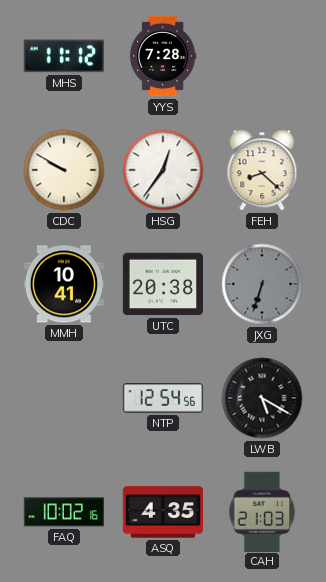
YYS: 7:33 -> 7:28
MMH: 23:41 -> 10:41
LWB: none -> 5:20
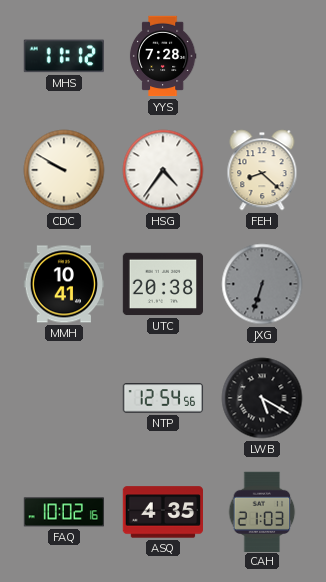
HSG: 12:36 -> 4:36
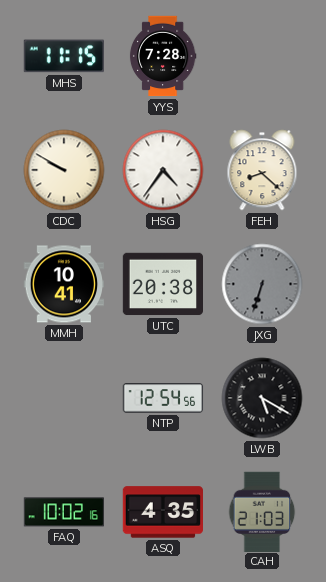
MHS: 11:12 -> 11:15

*****

**Written exercise**. Rewrite every line of the entries with "none" swapped for "unset", leaving all other text unchanged. Leave the pictures out of your output.

**Answer for the task**.
YYS: 7:33 -> 7:28
MMH: 23:41 -> 10:41
LWB: unset -> 5:20
HSG: 12:36 -> 4:36
MHS: 11:12 -> 11:15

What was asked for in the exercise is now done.